Rows of pointing data:
◇ ◇ ◇ ◇ ◇ ◇ ◇

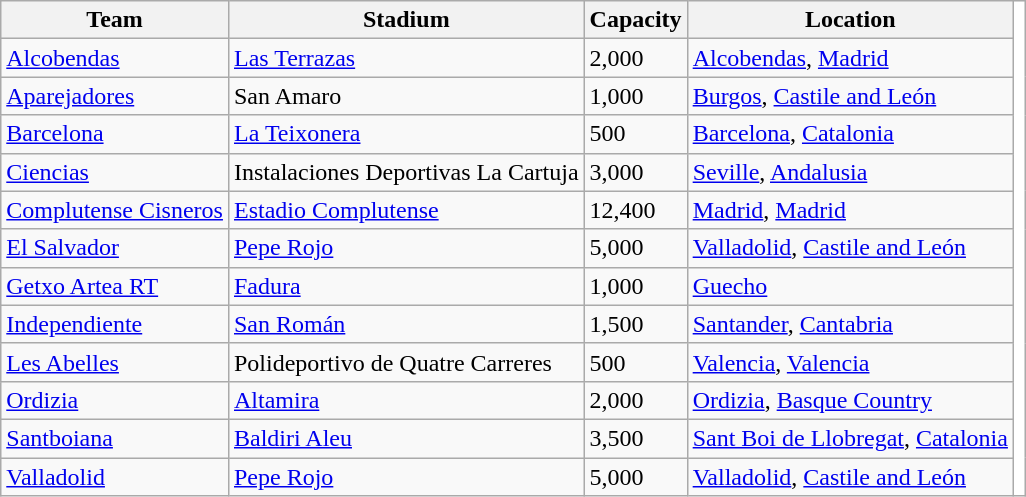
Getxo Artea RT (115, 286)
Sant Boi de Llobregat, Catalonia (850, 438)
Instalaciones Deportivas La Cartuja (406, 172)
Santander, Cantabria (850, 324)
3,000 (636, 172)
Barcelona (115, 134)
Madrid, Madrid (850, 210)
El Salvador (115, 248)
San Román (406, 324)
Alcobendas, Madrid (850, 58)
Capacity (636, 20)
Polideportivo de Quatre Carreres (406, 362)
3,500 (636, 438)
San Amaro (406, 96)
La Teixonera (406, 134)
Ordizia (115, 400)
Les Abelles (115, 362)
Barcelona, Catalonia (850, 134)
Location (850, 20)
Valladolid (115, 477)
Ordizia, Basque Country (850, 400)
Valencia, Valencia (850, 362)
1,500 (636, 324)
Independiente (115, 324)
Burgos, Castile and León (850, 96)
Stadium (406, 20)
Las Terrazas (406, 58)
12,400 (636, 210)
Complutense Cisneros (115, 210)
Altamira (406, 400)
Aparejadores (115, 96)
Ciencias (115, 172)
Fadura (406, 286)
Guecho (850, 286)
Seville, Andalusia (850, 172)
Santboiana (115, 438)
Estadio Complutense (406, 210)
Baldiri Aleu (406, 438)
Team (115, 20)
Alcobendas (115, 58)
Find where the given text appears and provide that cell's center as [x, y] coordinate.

◇ ◇ ◇ ◇ ◇ ◇ ◇

### [EXERCISE BRIEF]
Reproduce the data above with every occurrence of "Catalonia" replaced by "Catalunya" and everything else unchanged. Omit the picture from the output.

### [SOLUTION FOR THIS PROBLEM]
Getxo Artea RT (115, 286)
Sant Boi de Llobregat, Catalunya (850, 438)
Instalaciones Deportivas La Cartuja (406, 172)
Santander, Cantabria (850, 324)
3,000 (636, 172)
Barcelona (115, 134)
Madrid, Madrid (850, 210)
El Salvador (115, 248)
San Román (406, 324)
Alcobendas, Madrid (850, 58)
Capacity (636, 20)
Polideportivo de Quatre Carreres (406, 362)
3,500 (636, 438)
San Amaro (406, 96)
La Teixonera (406, 134)
Ordizia (115, 400)
Les Abelles (115, 362)
Barcelona, Catalunya (850, 134)
Location (850, 20)
Valladolid (115, 477)
Ordizia, Basque Country (850, 400)
Valencia, Valencia (850, 362)
1,500 (636, 324)
Independiente (115, 324)
Burgos, Castile and León (850, 96)
Stadium (406, 20)
Las Terrazas (406, 58)
12,400 (636, 210)
Complutense Cisneros (115, 210)
Altamira (406, 400)
Aparejadores (115, 96)
Ciencias (115, 172)
Fadura (406, 286)
Guecho (850, 286)
Seville, Andalusia (850, 172)
Santboiana (115, 438)
Estadio Complutense (406, 210)
Baldiri Aleu (406, 438)
Team (115, 20)
Alcobendas (115, 58)
Find where the given text appears and provide that cell's center as [x, y] coordinate.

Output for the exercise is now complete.